Task item: Every entry is to be copied exactly as written, and the pictures are to be skipped.

##############################

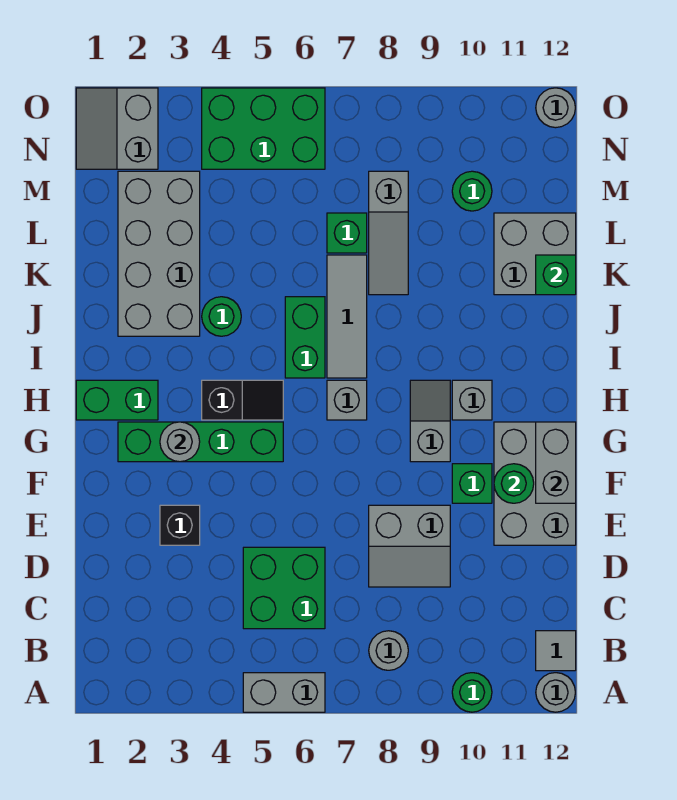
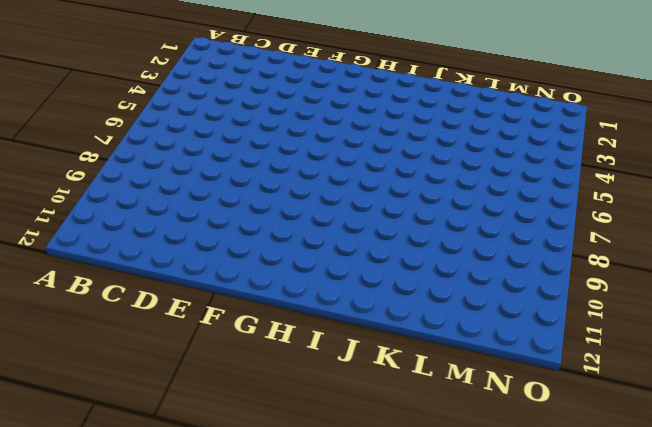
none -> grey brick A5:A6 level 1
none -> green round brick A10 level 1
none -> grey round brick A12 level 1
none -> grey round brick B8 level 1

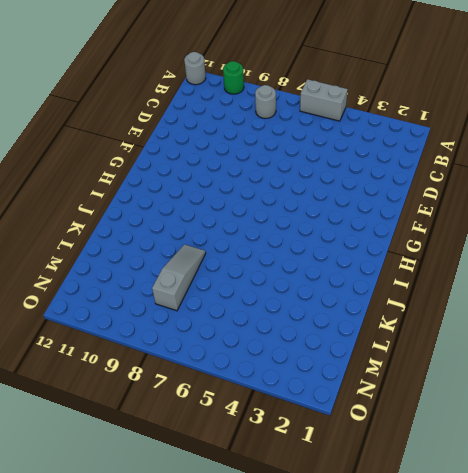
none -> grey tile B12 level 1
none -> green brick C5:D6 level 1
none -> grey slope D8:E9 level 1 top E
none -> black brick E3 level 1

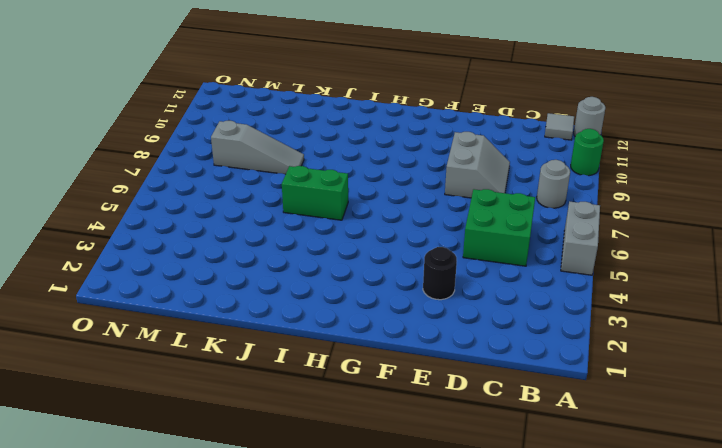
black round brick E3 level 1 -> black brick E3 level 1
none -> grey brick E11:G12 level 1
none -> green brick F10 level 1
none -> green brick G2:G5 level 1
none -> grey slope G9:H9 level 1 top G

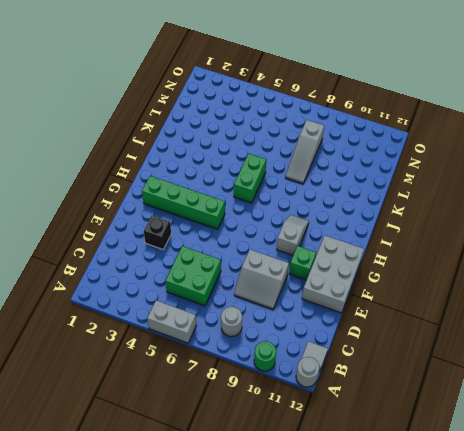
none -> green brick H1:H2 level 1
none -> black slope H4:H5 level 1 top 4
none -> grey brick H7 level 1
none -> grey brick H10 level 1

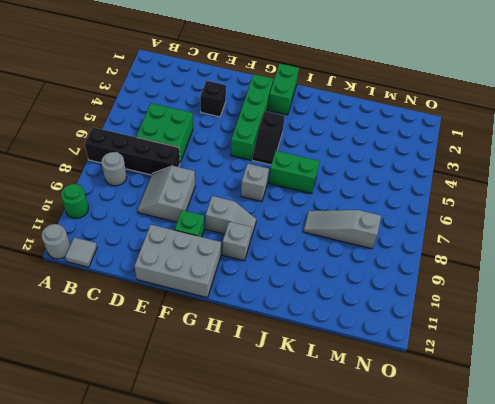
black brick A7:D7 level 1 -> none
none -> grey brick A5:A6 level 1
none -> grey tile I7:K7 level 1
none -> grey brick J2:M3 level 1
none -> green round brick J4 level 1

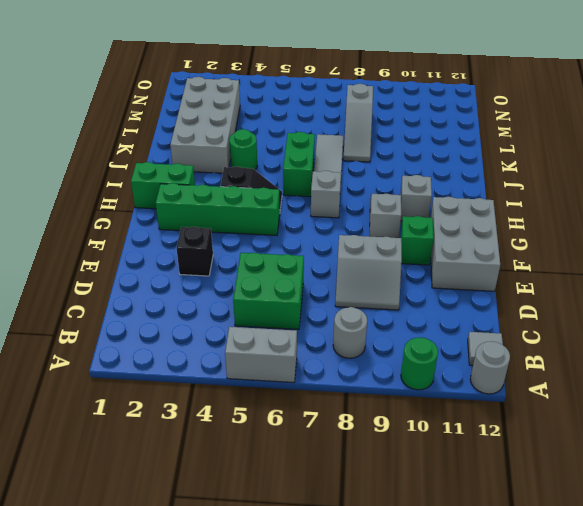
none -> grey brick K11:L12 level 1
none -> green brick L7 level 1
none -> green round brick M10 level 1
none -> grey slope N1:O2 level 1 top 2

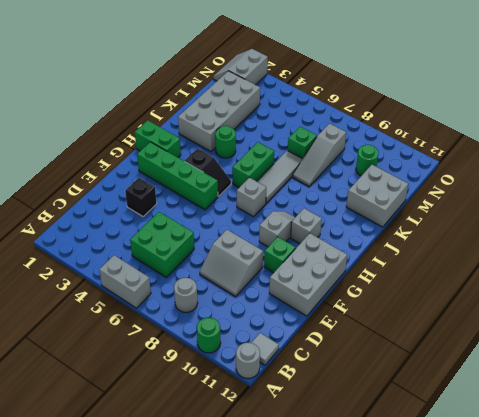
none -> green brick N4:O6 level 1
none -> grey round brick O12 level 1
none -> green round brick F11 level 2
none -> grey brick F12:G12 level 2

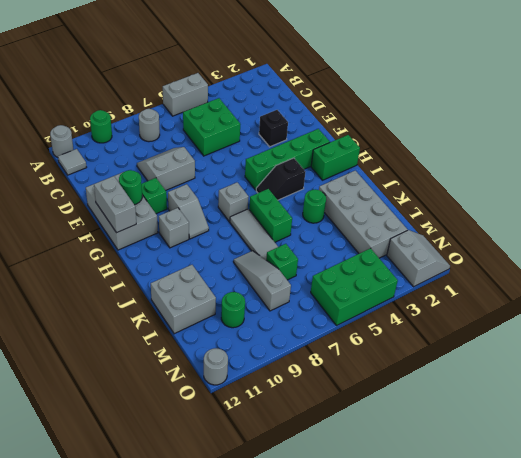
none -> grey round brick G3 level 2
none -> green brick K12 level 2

##############################

Answer box:
none -> grey brick A5:A6 level 1
none -> green round brick A10 level 1
none -> grey round brick A12 level 1
none -> grey round brick B8 level 1

none -> grey tile B12 level 1
none -> green brick C5:D6 level 1
none -> grey slope D8:E9 level 1 top E
none -> black brick E3 level 1

black round brick E3 level 1 -> black brick E3 level 1
none -> grey brick E11:G12 level 1
none -> green brick F10 level 1
none -> green brick G2:G5 level 1
none -> grey slope G9:H9 level 1 top G

none -> green brick H1:H2 level 1
none -> black slope H4:H5 level 1 top 4
none -> grey brick H7 level 1
none -> grey brick H10 level 1

black brick A7:D7 level 1 -> none
none -> grey brick A5:A6 level 1
none -> grey tile I7:K7 level 1
none -> grey brick J2:M3 level 1
none -> green round brick J4 level 1

none -> grey brick K11:L12 level 1
none -> green brick L7 level 1
none -> green round brick M10 level 1
none -> grey slope N1:O2 level 1 top 2

none -> green brick N4:O6 level 1
none -> grey round brick O12 level 1
none -> green round brick F11 level 2
none -> grey brick F12:G12 level 2

none -> grey round brick G3 level 2
none -> green brick K12 level 2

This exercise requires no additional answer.